> Work instructions
In the entries below, find the line with "LCD3 pin SDA: D22 -> D21" and the line with "DRIVER3 pin IN2: TX -> D6". Reproduce those two lines and every line between them exactly, and nothing more.

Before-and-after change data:
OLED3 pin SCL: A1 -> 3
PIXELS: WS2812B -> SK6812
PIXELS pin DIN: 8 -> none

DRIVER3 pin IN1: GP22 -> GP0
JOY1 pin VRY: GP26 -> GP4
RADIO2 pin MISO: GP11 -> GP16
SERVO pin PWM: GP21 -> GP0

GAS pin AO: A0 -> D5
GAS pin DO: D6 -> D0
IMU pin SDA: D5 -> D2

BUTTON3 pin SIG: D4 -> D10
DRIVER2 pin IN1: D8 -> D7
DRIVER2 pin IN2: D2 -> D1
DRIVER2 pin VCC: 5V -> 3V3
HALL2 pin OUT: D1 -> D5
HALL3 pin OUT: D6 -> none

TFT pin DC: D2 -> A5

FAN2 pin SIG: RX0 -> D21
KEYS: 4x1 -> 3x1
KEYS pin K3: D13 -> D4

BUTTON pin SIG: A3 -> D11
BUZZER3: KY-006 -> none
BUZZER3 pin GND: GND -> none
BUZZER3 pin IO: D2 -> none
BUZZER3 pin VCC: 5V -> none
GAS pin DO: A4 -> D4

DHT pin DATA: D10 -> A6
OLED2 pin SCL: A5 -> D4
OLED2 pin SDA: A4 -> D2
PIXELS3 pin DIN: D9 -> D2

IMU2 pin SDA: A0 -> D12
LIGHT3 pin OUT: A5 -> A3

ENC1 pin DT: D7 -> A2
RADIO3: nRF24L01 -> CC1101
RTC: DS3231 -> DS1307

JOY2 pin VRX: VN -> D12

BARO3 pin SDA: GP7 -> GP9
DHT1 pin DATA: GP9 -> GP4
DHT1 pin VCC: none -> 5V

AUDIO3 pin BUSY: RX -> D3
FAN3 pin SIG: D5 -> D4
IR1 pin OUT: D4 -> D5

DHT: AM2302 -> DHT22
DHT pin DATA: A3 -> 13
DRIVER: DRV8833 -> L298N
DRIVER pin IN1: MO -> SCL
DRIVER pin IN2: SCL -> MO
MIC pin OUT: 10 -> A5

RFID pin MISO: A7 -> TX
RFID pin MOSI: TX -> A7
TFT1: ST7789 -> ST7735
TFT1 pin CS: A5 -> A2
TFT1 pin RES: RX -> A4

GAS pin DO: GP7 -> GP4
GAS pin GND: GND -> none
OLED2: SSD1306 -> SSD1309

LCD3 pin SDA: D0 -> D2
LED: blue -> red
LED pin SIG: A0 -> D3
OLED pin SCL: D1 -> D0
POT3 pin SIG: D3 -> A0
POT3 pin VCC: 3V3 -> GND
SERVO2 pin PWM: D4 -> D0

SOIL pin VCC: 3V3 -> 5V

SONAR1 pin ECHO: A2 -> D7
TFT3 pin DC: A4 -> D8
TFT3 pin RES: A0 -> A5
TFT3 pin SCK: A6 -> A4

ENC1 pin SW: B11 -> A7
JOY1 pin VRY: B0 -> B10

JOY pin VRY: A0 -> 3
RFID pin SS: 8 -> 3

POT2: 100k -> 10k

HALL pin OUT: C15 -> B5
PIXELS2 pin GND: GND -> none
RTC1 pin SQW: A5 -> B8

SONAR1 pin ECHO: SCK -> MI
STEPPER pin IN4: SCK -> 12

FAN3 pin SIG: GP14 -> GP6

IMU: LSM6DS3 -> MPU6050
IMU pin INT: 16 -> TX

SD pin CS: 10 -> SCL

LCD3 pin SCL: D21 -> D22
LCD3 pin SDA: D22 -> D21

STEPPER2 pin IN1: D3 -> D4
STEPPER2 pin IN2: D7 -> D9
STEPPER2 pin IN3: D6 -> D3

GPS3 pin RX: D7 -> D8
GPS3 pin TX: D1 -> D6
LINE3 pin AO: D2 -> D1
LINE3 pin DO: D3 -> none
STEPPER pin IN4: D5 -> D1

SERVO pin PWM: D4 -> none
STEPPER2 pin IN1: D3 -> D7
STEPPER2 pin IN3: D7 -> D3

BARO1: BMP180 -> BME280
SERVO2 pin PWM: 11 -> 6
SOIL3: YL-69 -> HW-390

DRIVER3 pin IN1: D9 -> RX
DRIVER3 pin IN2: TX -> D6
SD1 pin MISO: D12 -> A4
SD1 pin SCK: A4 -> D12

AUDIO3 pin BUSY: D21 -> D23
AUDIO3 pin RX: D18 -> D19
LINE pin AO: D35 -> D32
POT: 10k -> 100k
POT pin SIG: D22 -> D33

> Exercise result
LCD3 pin SDA: D22 -> D21

STEPPER2 pin IN1: D3 -> D4
STEPPER2 pin IN2: D7 -> D9
STEPPER2 pin IN3: D6 -> D3

GPS3 pin RX: D7 -> D8
GPS3 pin TX: D1 -> D6
LINE3 pin AO: D2 -> D1
LINE3 pin DO: D3 -> none
STEPPER pin IN4: D5 -> D1

SERVO pin PWM: D4 -> none
STEPPER2 pin IN1: D3 -> D7
STEPPER2 pin IN3: D7 -> D3

BARO1: BMP180 -> BME280
SERVO2 pin PWM: 11 -> 6
SOIL3: YL-69 -> HW-390

DRIVER3 pin IN1: D9 -> RX
DRIVER3 pin IN2: TX -> D6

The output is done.